*Work required:*
Exactly as written, copy the lines that run from the start of the data below to the line containing "turquoise calculator: [113,127,197,169]", both ends included.

# # # # # # #

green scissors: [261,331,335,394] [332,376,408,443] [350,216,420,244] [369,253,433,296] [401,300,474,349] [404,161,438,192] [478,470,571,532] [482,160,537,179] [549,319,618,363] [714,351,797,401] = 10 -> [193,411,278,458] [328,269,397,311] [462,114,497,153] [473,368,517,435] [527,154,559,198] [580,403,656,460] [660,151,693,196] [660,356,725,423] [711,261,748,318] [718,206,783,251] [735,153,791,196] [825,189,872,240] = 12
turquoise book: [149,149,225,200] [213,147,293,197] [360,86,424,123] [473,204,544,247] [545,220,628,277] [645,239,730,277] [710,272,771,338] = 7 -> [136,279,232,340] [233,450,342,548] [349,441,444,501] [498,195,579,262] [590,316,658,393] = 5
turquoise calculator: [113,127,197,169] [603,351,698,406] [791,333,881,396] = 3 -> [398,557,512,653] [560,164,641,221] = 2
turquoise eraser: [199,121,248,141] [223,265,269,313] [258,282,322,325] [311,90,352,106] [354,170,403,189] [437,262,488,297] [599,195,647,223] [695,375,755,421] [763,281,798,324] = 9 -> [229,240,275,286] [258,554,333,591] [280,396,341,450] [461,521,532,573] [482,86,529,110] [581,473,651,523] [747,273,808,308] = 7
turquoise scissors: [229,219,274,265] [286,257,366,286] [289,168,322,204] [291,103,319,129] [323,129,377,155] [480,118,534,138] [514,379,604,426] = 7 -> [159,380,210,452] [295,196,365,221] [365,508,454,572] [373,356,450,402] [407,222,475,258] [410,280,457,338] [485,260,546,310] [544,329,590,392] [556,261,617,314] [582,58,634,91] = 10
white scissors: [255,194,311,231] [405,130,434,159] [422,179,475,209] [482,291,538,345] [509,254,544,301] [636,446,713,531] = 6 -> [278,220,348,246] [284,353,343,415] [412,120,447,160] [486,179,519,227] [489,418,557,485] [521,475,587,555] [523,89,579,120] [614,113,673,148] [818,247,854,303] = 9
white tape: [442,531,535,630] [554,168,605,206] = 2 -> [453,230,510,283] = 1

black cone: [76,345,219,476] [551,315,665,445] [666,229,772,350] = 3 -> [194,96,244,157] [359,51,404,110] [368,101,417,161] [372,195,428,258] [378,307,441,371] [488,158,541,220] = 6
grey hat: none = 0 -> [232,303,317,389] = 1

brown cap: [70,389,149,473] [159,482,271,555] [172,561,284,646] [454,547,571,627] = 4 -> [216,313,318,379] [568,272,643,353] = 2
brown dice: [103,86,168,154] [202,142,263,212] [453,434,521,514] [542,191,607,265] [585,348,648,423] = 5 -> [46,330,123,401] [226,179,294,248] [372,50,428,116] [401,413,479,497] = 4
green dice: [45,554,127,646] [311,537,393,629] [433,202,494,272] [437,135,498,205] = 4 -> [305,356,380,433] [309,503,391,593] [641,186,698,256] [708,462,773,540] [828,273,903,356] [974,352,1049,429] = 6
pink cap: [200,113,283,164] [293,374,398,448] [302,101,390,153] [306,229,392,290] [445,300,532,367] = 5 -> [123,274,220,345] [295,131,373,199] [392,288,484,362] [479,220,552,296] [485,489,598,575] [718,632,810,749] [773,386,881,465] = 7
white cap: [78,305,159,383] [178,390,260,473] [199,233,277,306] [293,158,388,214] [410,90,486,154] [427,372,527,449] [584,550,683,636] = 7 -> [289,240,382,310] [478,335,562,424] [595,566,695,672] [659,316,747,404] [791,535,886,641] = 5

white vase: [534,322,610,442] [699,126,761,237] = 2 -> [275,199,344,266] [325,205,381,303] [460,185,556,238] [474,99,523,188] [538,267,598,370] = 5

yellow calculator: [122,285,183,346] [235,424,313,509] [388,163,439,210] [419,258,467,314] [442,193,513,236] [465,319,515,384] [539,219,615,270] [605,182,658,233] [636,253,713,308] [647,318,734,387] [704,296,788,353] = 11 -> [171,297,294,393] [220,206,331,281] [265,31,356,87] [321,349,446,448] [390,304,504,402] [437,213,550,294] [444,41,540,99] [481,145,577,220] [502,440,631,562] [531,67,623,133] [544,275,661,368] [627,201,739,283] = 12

# # # # # # #

*Exercise solution:*
green scissors: [261,331,335,394] [332,376,408,443] [350,216,420,244] [369,253,433,296] [401,300,474,349] [404,161,438,192] [478,470,571,532] [482,160,537,179] [549,319,618,363] [714,351,797,401] = 10 -> [193,411,278,458] [328,269,397,311] [462,114,497,153] [473,368,517,435] [527,154,559,198] [580,403,656,460] [660,151,693,196] [660,356,725,423] [711,261,748,318] [718,206,783,251] [735,153,791,196] [825,189,872,240] = 12
turquoise book: [149,149,225,200] [213,147,293,197] [360,86,424,123] [473,204,544,247] [545,220,628,277] [645,239,730,277] [710,272,771,338] = 7 -> [136,279,232,340] [233,450,342,548] [349,441,444,501] [498,195,579,262] [590,316,658,393] = 5
turquoise calculator: [113,127,197,169] [603,351,698,406] [791,333,881,396] = 3 -> [398,557,512,653] [560,164,641,221] = 2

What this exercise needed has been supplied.